» Problem requirements:
Give back every record below word for word, with the pictures omitted.

» Available data:
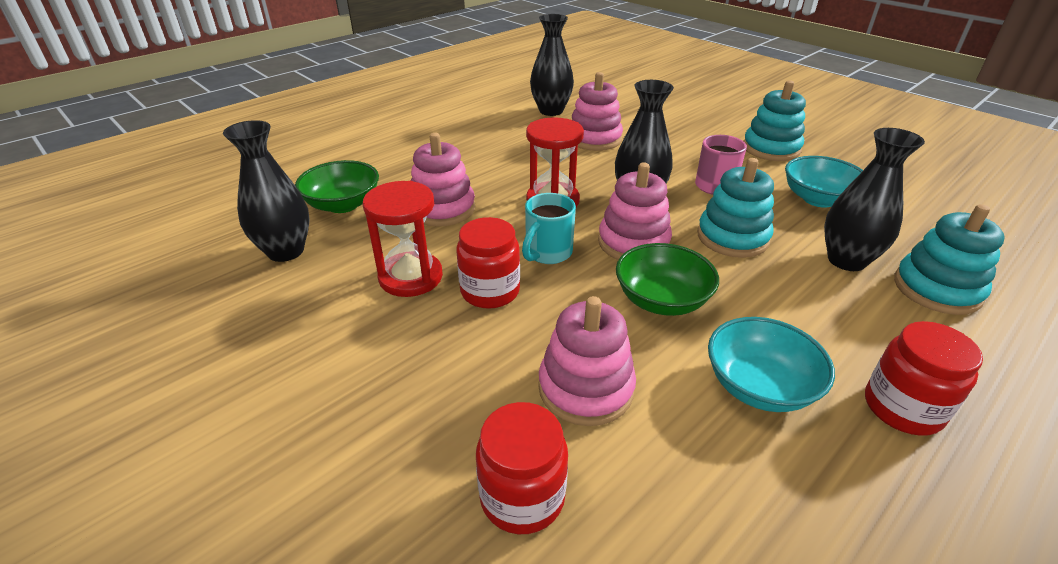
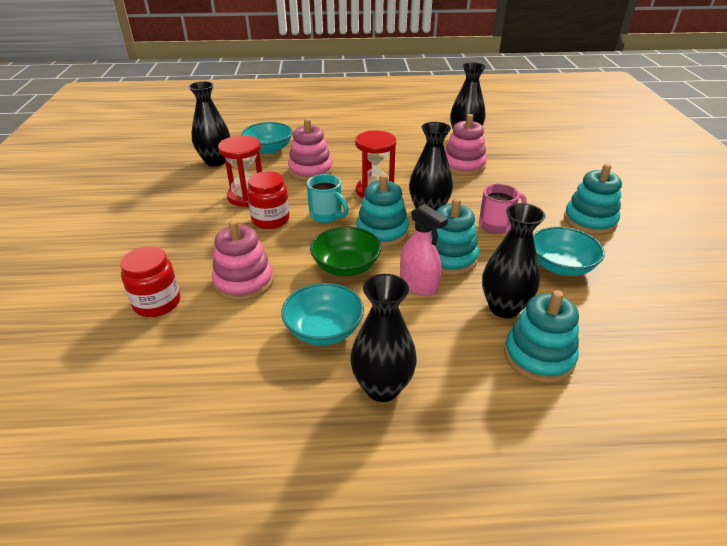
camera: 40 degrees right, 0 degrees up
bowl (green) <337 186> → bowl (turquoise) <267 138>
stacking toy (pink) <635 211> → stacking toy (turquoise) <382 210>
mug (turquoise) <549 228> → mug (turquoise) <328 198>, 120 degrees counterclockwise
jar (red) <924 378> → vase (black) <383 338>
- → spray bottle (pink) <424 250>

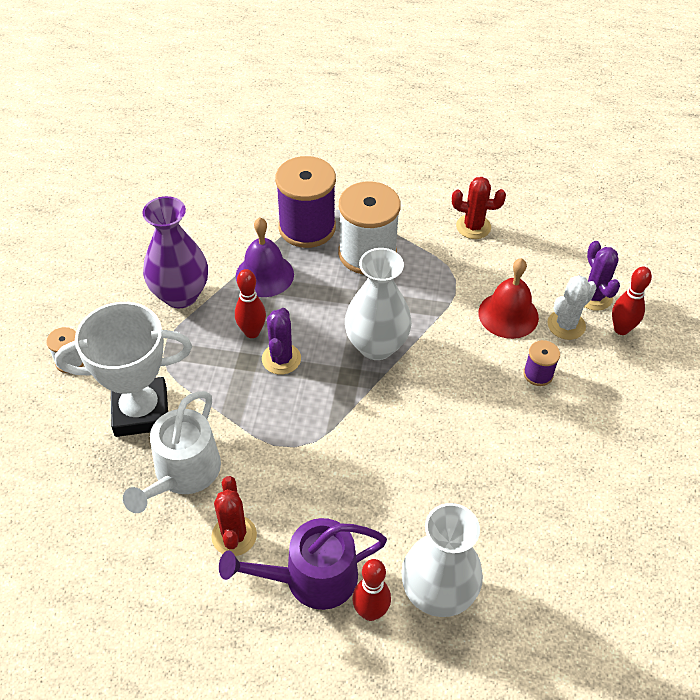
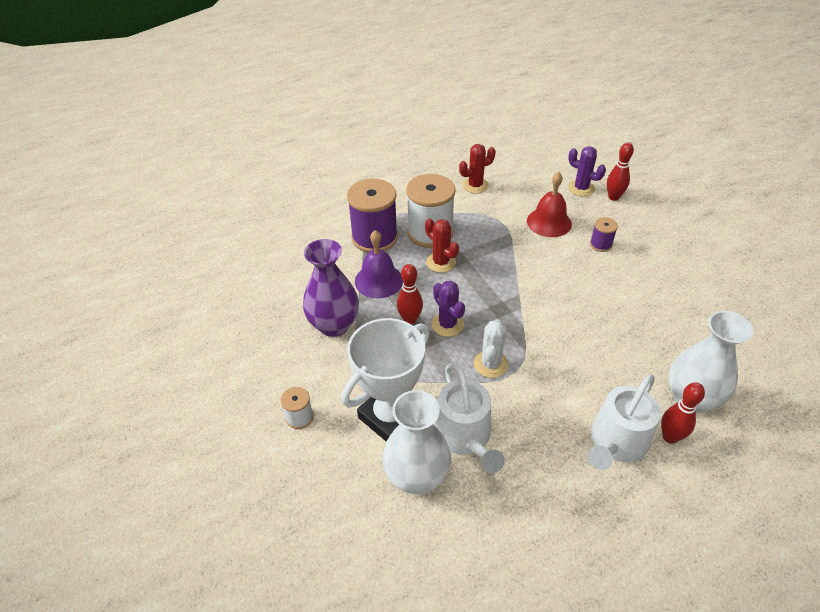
camera: 35 degrees left, 5 degrees down
vase (white) <378 304> → vase (white) <416 442>, move
cactus (white) <572 307> → cactus (white) <491 349>, move
cactus (red) <234 516> → cactus (red) <442 245>, move
watering can (purple) <303 564> → watering can (white) <624 422>

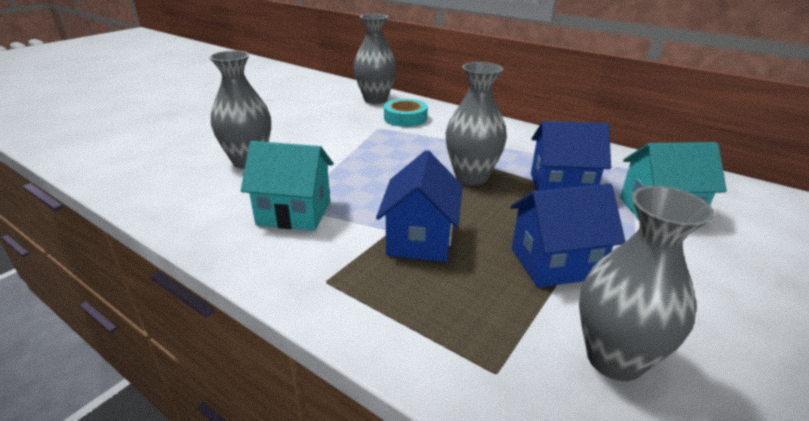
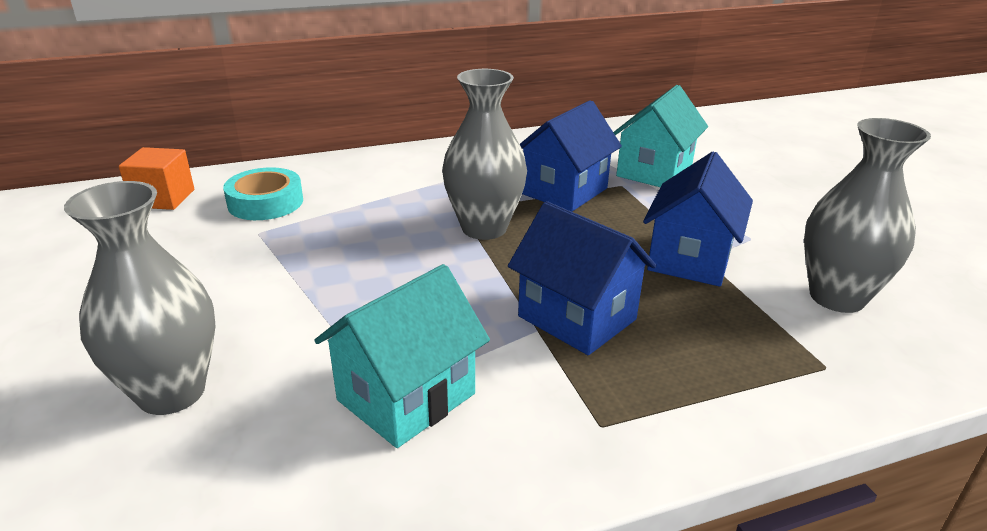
camera: 55 degrees left, 0 degrees up
vase (grey) <375 59> → cube (orange) <156 178>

» Response:
camera: 40 degrees right, 0 degrees up
bowl (green) <337 186> → bowl (turquoise) <267 138>
stacking toy (pink) <635 211> → stacking toy (turquoise) <382 210>
mug (turquoise) <549 228> → mug (turquoise) <328 198>, 120 degrees counterclockwise
jar (red) <924 378> → vase (black) <383 338>
- → spray bottle (pink) <424 250>

camera: 35 degrees left, 5 degrees down
vase (white) <378 304> → vase (white) <416 442>, move
cactus (white) <572 307> → cactus (white) <491 349>, move
cactus (red) <234 516> → cactus (red) <442 245>, move
watering can (purple) <303 564> → watering can (white) <624 422>

camera: 55 degrees left, 0 degrees up
vase (grey) <375 59> → cube (orange) <156 178>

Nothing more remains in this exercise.